Scene edit records
[Start of Attachment]

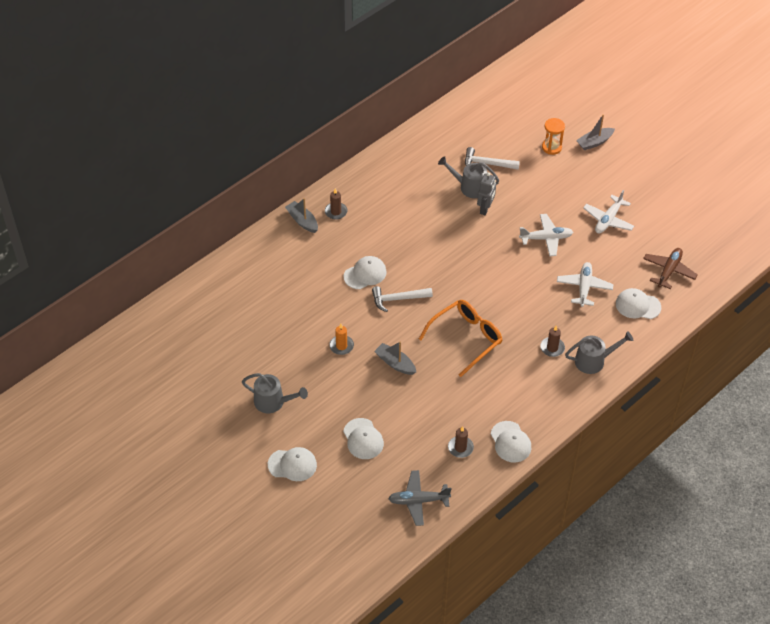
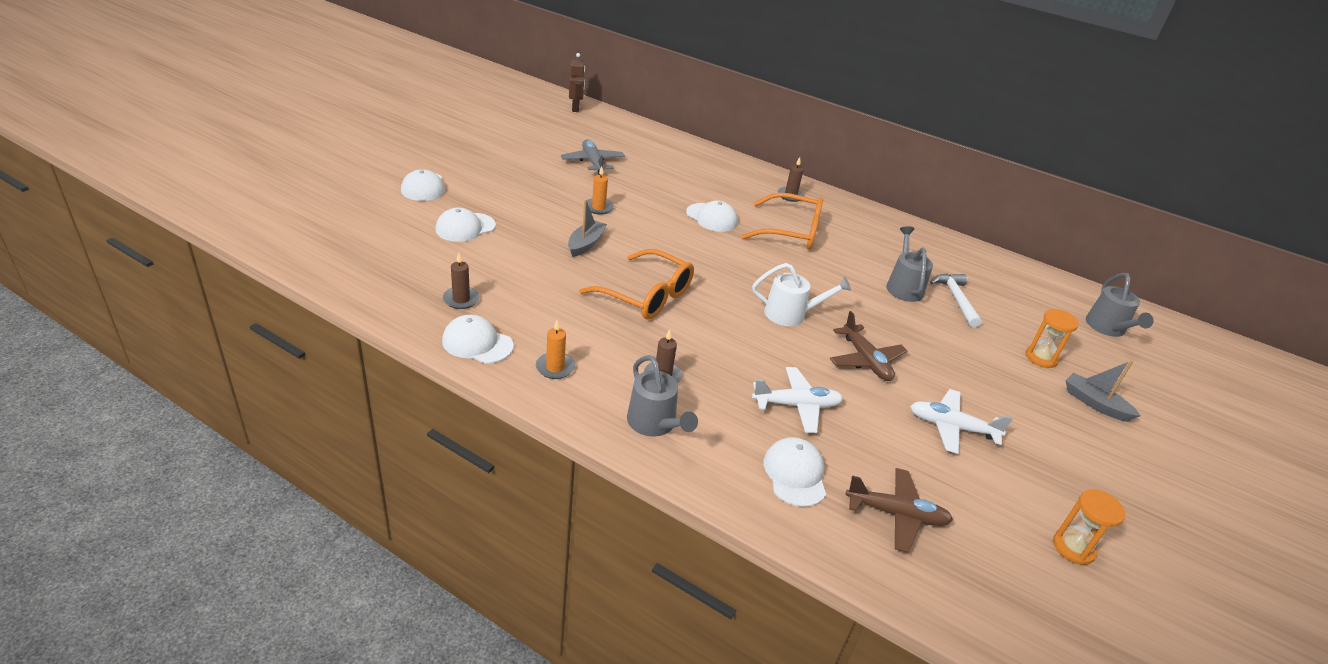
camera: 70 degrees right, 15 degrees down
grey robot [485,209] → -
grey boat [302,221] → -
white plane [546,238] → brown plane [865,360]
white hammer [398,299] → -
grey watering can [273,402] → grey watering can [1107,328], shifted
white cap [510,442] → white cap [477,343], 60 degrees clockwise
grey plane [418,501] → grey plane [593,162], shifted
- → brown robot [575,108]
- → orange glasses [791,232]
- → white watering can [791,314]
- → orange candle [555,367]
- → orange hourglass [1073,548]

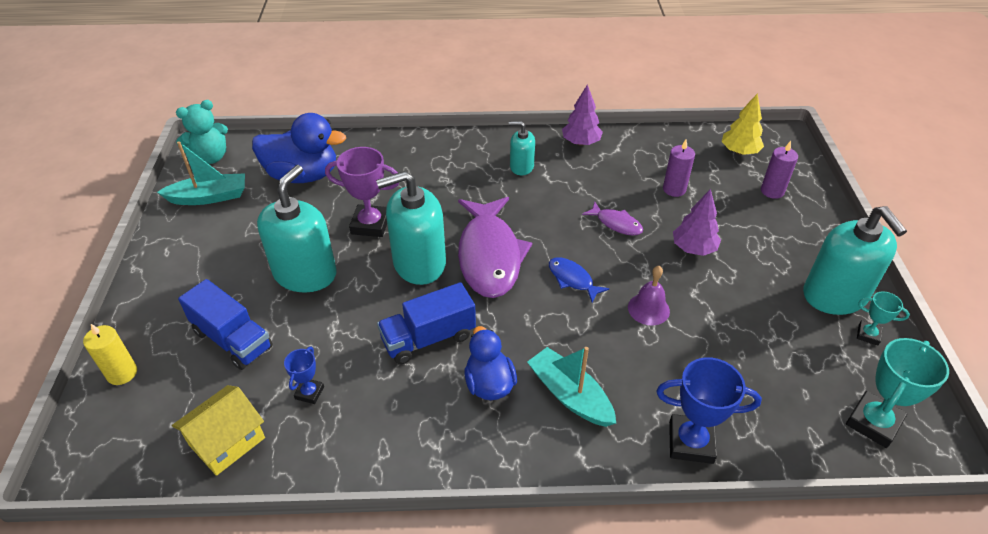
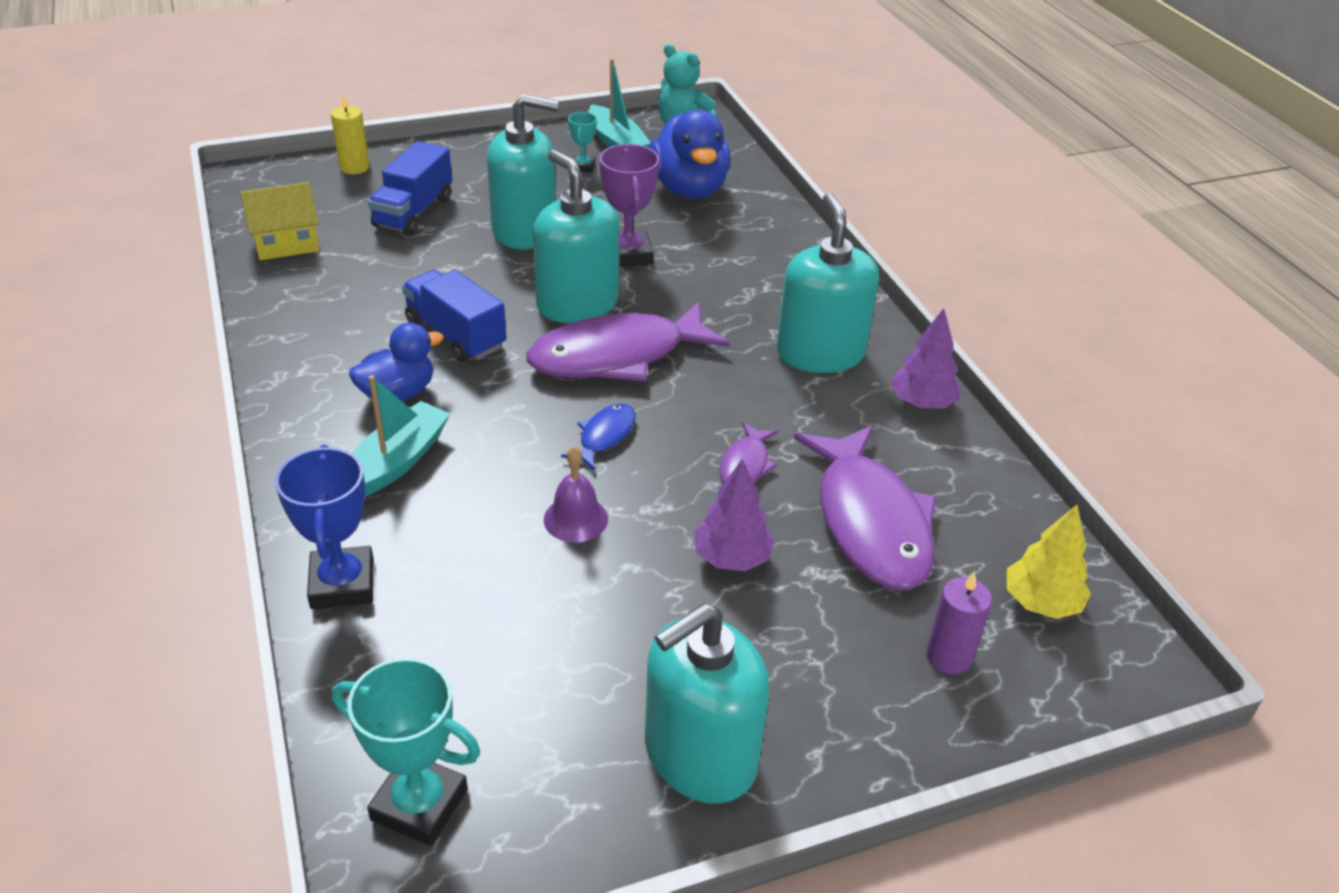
camera: 70 degrees right, 5 degrees down
turquoise soap dispenser [521,166] → turquoise soap dispenser [820,353], x1.89
purple candle [674,189] → purple fish [870,522]
turquoise trophy [868,335] → turquoise trophy [583,167], shifted
blue trophy [309,393] → -
yellow house [227,441] → yellow house [286,242], 45 degrees counterclockwise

[End of Attachment]

● **TASK BRIEF**
Without including any picture, print every record exactly as written above.

● **ANSWER BELOW**
camera: 70 degrees right, 15 degrees down
grey robot [485,209] → -
grey boat [302,221] → -
white plane [546,238] → brown plane [865,360]
white hammer [398,299] → -
grey watering can [273,402] → grey watering can [1107,328], shifted
white cap [510,442] → white cap [477,343], 60 degrees clockwise
grey plane [418,501] → grey plane [593,162], shifted
- → brown robot [575,108]
- → orange glasses [791,232]
- → white watering can [791,314]
- → orange candle [555,367]
- → orange hourglass [1073,548]

camera: 70 degrees right, 5 degrees down
turquoise soap dispenser [521,166] → turquoise soap dispenser [820,353], x1.89
purple candle [674,189] → purple fish [870,522]
turquoise trophy [868,335] → turquoise trophy [583,167], shifted
blue trophy [309,393] → -
yellow house [227,441] → yellow house [286,242], 45 degrees counterclockwise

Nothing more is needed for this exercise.